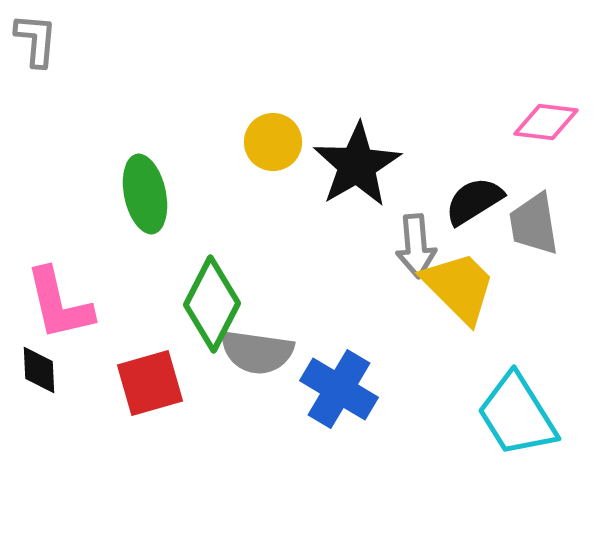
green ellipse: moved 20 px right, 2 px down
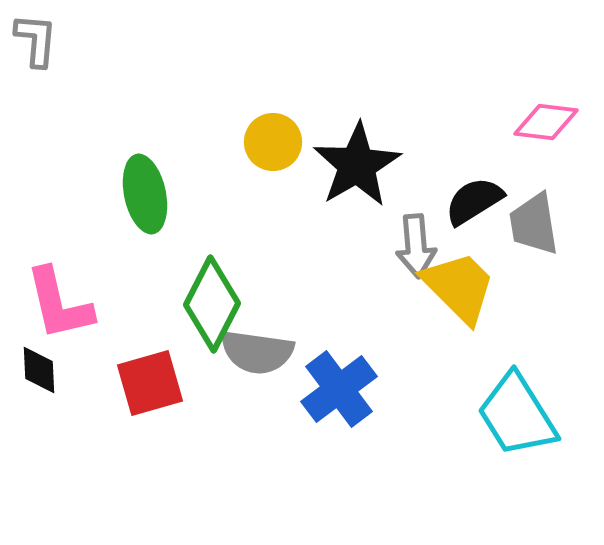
blue cross: rotated 22 degrees clockwise
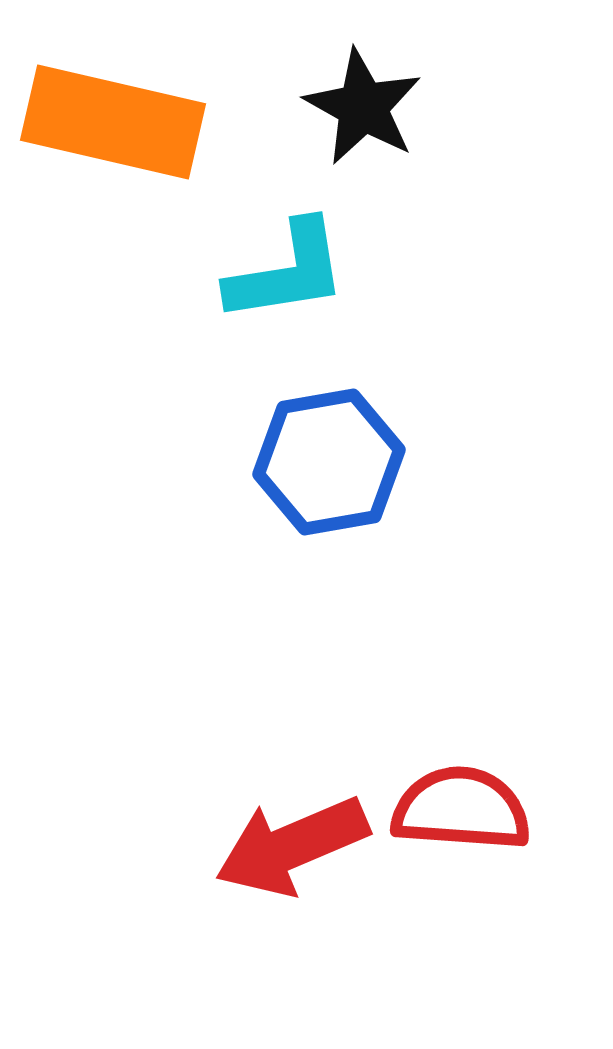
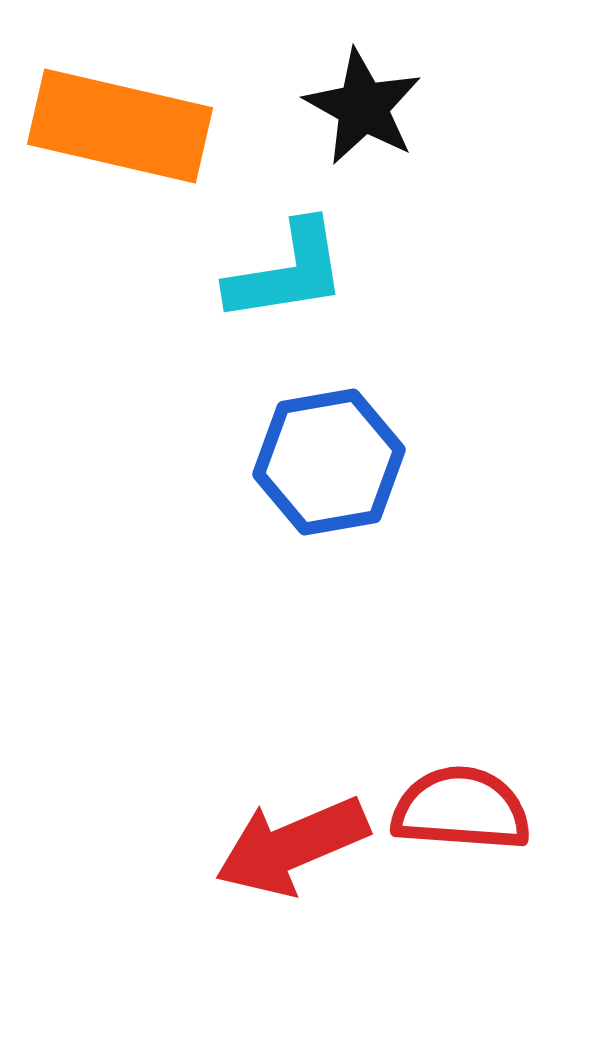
orange rectangle: moved 7 px right, 4 px down
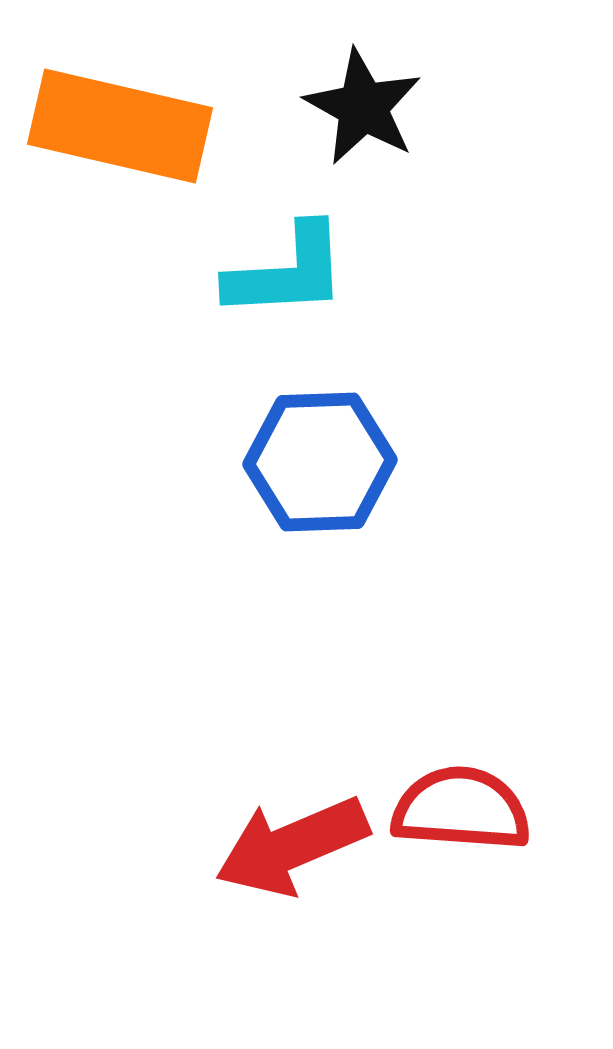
cyan L-shape: rotated 6 degrees clockwise
blue hexagon: moved 9 px left; rotated 8 degrees clockwise
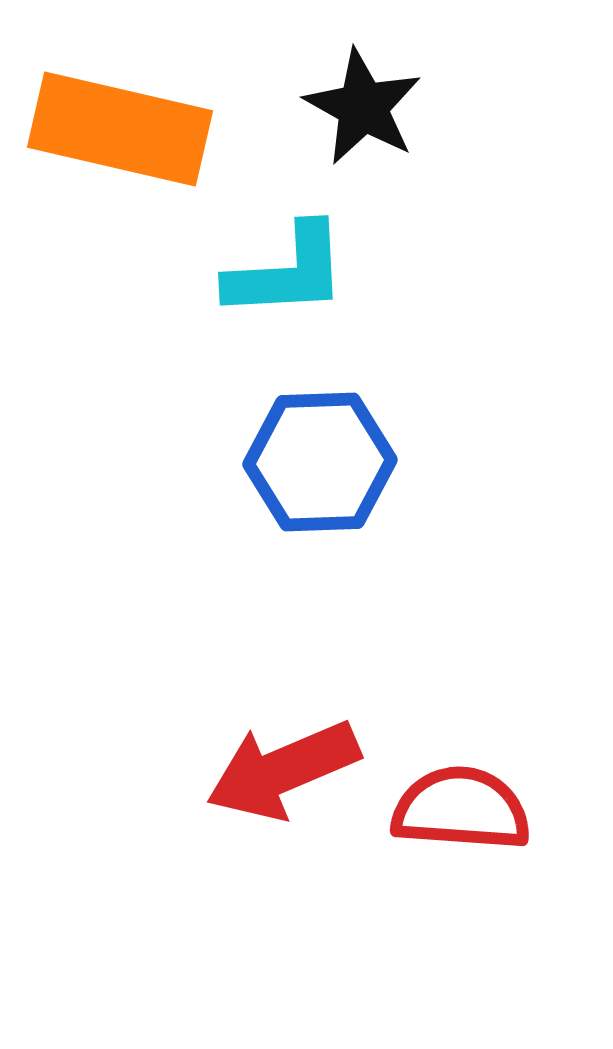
orange rectangle: moved 3 px down
red arrow: moved 9 px left, 76 px up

==================================================

**Exercise objective:**
Reproduce every line of the records verbatim, leaving out the pictures.

**Result of the exercise:**
green ellipse: moved 20 px right, 2 px down
blue cross: rotated 22 degrees clockwise
orange rectangle: moved 7 px right, 4 px down
cyan L-shape: rotated 6 degrees clockwise
blue hexagon: moved 9 px left; rotated 8 degrees clockwise
orange rectangle: moved 3 px down
red arrow: moved 9 px left, 76 px up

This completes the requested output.